Spatial object tracking data
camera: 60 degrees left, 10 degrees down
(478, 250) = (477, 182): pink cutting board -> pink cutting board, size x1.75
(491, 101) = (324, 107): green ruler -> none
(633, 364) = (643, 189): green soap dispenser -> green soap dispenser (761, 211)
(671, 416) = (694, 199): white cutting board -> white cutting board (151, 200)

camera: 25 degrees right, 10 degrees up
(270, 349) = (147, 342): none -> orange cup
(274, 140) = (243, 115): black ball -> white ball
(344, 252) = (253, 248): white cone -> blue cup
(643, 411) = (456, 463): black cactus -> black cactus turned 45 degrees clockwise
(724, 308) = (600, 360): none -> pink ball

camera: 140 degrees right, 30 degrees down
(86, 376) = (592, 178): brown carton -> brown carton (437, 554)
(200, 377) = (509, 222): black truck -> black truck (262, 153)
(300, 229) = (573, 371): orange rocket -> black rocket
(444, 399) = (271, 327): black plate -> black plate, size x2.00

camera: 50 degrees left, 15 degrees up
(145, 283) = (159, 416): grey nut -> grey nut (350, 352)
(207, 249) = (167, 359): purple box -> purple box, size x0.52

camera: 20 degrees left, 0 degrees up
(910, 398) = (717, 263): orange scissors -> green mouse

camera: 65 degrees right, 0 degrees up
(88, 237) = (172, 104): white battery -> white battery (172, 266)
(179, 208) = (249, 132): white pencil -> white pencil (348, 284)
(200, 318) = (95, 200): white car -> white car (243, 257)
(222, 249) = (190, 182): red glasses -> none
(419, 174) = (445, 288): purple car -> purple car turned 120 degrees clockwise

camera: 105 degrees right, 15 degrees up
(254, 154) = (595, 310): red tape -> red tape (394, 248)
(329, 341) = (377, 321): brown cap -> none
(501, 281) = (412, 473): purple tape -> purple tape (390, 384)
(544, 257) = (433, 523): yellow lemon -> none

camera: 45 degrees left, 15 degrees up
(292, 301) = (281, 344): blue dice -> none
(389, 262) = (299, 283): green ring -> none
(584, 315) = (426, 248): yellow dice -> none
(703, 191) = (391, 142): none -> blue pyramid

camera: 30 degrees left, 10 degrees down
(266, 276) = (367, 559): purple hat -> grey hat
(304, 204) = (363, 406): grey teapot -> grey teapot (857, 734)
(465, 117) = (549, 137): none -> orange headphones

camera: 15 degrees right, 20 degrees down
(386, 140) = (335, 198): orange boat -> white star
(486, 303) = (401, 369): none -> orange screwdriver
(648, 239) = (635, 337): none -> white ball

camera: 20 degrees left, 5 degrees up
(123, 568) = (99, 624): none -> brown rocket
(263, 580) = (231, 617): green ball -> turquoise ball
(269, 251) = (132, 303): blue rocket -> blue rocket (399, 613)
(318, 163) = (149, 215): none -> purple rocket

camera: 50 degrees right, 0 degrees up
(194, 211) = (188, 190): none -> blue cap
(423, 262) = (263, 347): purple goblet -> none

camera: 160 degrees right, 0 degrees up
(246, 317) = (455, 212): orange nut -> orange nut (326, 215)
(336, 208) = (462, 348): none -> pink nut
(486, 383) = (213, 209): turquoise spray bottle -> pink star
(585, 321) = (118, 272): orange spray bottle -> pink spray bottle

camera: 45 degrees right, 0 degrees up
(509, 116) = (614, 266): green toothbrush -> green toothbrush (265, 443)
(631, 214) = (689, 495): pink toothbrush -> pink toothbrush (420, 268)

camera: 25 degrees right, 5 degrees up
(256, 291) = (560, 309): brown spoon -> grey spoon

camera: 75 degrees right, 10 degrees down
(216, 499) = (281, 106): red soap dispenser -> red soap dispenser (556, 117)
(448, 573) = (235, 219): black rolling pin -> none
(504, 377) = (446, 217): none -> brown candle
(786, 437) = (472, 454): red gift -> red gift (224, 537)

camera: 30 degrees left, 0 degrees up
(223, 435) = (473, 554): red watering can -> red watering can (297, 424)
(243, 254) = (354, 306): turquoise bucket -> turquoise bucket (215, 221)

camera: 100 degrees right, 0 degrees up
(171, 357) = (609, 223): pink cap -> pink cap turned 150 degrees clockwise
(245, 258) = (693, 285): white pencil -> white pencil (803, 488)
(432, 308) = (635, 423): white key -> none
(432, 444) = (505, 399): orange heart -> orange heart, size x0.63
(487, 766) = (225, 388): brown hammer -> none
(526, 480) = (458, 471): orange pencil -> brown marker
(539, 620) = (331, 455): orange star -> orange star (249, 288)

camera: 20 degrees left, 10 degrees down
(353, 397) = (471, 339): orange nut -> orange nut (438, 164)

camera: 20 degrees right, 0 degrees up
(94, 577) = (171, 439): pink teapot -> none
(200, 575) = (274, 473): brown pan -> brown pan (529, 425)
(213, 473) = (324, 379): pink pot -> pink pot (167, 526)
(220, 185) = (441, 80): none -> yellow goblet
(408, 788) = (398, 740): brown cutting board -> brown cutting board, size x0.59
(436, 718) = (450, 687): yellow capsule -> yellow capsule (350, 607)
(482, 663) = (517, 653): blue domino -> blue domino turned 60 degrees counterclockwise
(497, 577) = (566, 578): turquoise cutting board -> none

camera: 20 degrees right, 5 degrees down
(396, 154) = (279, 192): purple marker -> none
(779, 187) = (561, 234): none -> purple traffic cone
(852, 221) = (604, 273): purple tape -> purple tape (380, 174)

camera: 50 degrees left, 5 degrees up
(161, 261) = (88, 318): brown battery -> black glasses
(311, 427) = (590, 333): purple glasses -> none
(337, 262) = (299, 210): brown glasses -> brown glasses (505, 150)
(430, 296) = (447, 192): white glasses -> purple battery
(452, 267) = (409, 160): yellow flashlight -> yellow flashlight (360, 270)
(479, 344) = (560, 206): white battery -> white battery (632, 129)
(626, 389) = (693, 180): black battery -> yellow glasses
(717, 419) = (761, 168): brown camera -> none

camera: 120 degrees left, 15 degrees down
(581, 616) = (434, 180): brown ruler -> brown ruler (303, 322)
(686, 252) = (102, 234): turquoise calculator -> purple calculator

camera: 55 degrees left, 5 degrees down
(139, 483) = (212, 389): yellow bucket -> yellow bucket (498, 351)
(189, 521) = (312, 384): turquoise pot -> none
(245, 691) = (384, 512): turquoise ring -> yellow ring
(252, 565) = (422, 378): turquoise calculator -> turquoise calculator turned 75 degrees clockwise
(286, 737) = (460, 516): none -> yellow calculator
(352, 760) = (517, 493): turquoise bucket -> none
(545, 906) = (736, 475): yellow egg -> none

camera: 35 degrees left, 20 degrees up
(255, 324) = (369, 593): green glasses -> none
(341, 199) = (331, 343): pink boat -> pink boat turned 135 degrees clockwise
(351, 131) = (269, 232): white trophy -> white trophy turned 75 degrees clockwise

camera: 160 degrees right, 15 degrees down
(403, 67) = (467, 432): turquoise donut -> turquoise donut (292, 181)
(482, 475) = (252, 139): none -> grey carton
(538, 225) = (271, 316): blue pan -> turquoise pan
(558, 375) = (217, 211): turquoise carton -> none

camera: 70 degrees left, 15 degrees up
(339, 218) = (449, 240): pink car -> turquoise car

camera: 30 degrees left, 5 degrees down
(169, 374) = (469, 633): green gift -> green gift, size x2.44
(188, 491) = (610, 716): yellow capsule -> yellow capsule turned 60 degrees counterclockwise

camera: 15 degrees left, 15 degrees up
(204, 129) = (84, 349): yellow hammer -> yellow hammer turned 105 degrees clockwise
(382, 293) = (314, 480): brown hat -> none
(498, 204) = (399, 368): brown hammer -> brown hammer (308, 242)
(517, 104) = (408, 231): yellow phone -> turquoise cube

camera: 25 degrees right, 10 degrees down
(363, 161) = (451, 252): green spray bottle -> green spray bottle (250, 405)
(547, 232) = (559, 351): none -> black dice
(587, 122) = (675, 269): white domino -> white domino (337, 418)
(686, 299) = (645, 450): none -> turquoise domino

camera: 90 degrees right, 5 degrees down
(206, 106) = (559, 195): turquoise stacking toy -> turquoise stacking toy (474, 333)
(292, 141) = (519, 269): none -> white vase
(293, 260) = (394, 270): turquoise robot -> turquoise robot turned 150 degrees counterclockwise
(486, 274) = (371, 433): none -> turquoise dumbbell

Assignment:
Look above for the line with "(703, 191) = (391, 142): none -> blue pyramid" and the line with "camera: 45 degrees right, 0 degrees up", and reproduce exactly those two lines plus every line between, nothing more.

Solution for this problem:
(703, 191) = (391, 142): none -> blue pyramid

camera: 30 degrees left, 10 degrees down
(266, 276) = (367, 559): purple hat -> grey hat
(304, 204) = (363, 406): grey teapot -> grey teapot (857, 734)
(465, 117) = (549, 137): none -> orange headphones

camera: 15 degrees right, 20 degrees down
(386, 140) = (335, 198): orange boat -> white star
(486, 303) = (401, 369): none -> orange screwdriver
(648, 239) = (635, 337): none -> white ball

camera: 20 degrees left, 5 degrees up
(123, 568) = (99, 624): none -> brown rocket
(263, 580) = (231, 617): green ball -> turquoise ball
(269, 251) = (132, 303): blue rocket -> blue rocket (399, 613)
(318, 163) = (149, 215): none -> purple rocket

camera: 50 degrees right, 0 degrees up
(194, 211) = (188, 190): none -> blue cap
(423, 262) = (263, 347): purple goblet -> none

camera: 160 degrees right, 0 degrees up
(246, 317) = (455, 212): orange nut -> orange nut (326, 215)
(336, 208) = (462, 348): none -> pink nut
(486, 383) = (213, 209): turquoise spray bottle -> pink star
(585, 321) = (118, 272): orange spray bottle -> pink spray bottle

camera: 45 degrees right, 0 degrees up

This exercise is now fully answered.